* The input:
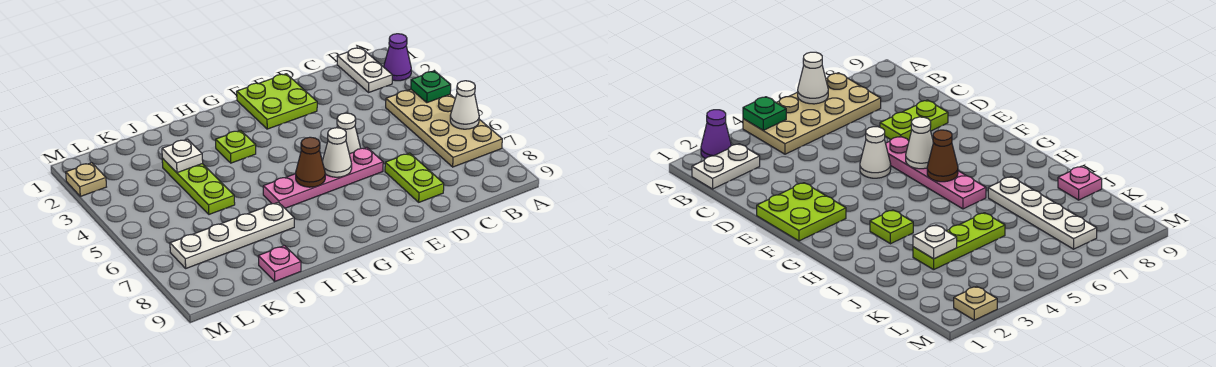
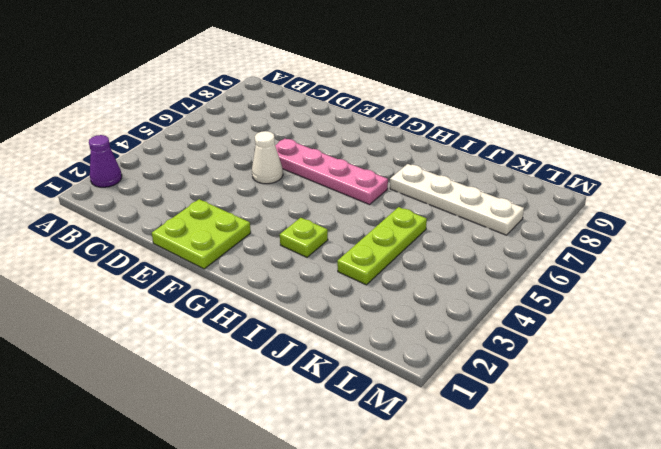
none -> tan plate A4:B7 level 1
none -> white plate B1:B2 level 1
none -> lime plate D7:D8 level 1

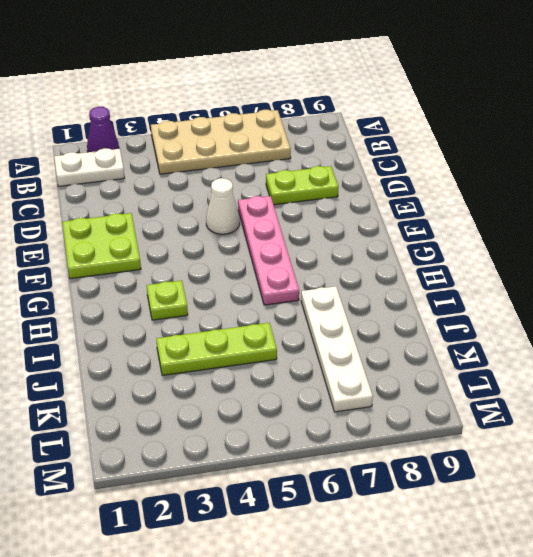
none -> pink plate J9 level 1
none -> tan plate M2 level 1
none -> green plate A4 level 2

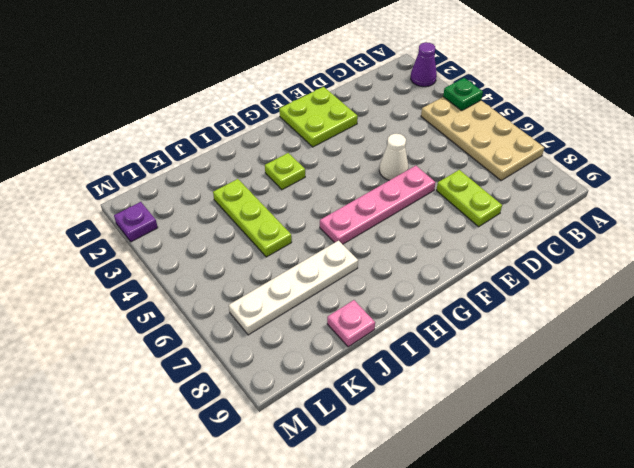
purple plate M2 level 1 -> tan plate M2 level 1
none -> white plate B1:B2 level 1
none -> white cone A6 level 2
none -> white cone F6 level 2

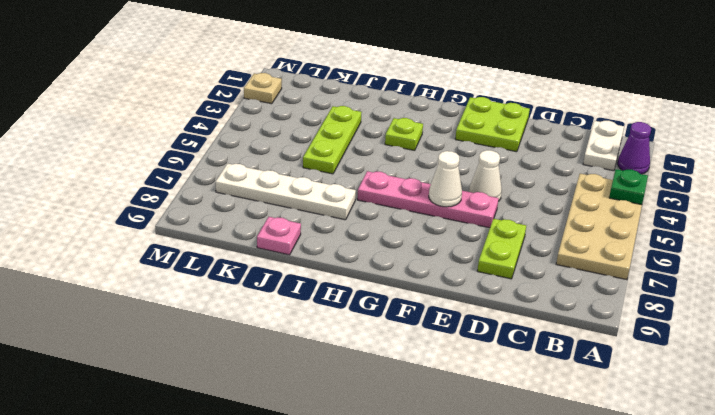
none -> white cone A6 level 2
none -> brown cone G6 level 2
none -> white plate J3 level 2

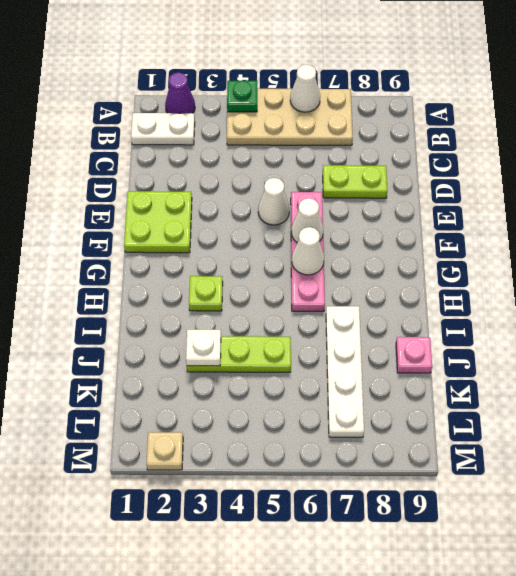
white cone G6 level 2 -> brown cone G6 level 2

--

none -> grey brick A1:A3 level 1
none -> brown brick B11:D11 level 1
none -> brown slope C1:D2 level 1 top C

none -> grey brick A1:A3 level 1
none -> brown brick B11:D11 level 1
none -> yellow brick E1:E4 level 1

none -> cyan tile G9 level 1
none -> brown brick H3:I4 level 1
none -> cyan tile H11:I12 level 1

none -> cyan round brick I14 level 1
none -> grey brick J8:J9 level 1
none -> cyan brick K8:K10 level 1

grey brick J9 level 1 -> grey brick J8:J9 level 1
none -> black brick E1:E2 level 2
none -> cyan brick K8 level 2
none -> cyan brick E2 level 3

* What this task involves: Using the records above, print exactly the lines between the ones containing "none -> pink plate J9 level 1" and "white cone G6", inclusive, and nothing else; no pictures.

* Exercise result:
none -> pink plate J9 level 1
none -> tan plate M2 level 1
none -> green plate A4 level 2

purple plate M2 level 1 -> tan plate M2 level 1
none -> white plate B1:B2 level 1
none -> white cone A6 level 2
none -> white cone F6 level 2

none -> white cone A6 level 2
none -> brown cone G6 level 2
none -> white plate J3 level 2

white cone G6 level 2 -> brown cone G6 level 2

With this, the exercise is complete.